## YOUR GOAL
Make an exact copy of the entries below with the pictures removed.

━━ SOURCE MATERIAL ━━

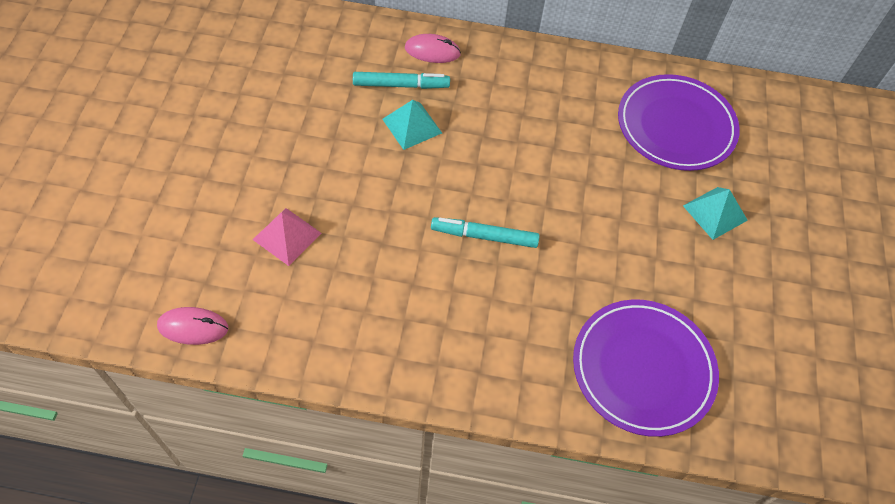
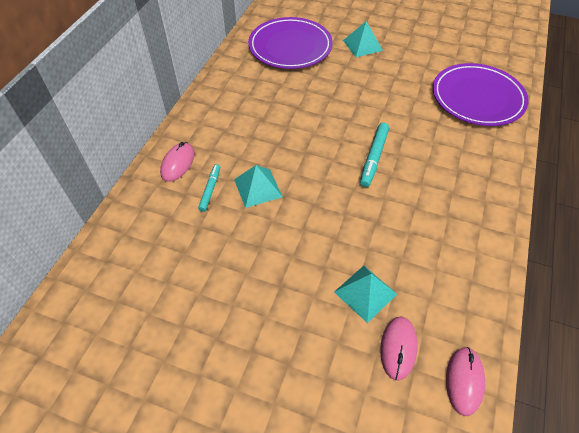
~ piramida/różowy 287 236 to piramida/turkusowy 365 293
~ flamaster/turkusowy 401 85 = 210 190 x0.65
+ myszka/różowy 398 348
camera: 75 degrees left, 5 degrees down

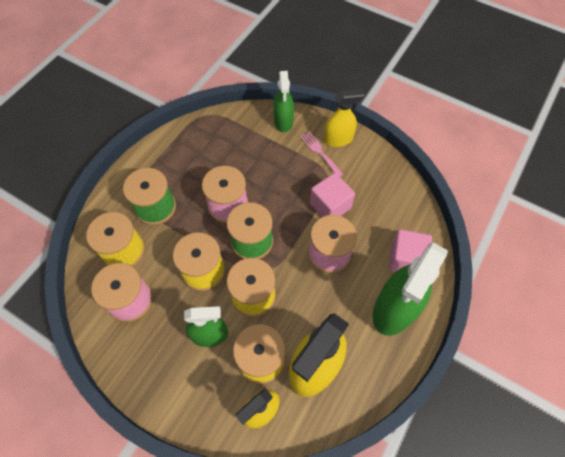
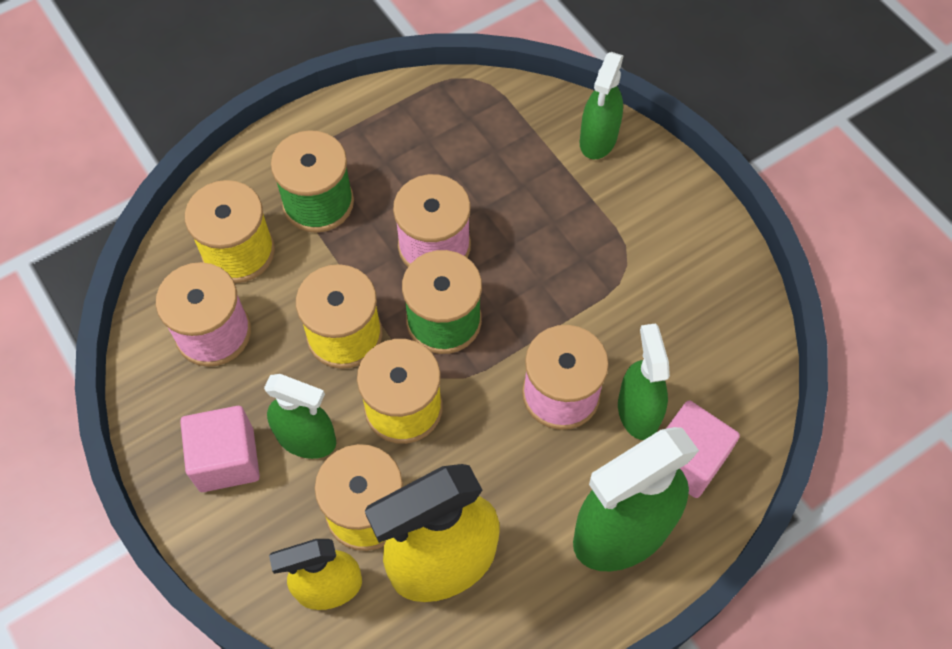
- widelec/różowy 320 152
~ sześcian/różowy 330 206 to 226 459
- spryskiwacz/żółty 338 139
+ spryskiwacz/zielony 638 411
camera: 25 degrees right, 0 degrees up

━━━

## SOLUTION BELOW
~ piramida/różowy 287 236 to piramida/turkusowy 365 293
~ flamaster/turkusowy 401 85 = 210 190 x0.65
+ myszka/różowy 398 348
camera: 75 degrees left, 5 degrees down

- widelec/różowy 320 152
~ sześcian/różowy 330 206 to 226 459
- spryskiwacz/żółty 338 139
+ spryskiwacz/zielony 638 411
camera: 25 degrees right, 0 degrees up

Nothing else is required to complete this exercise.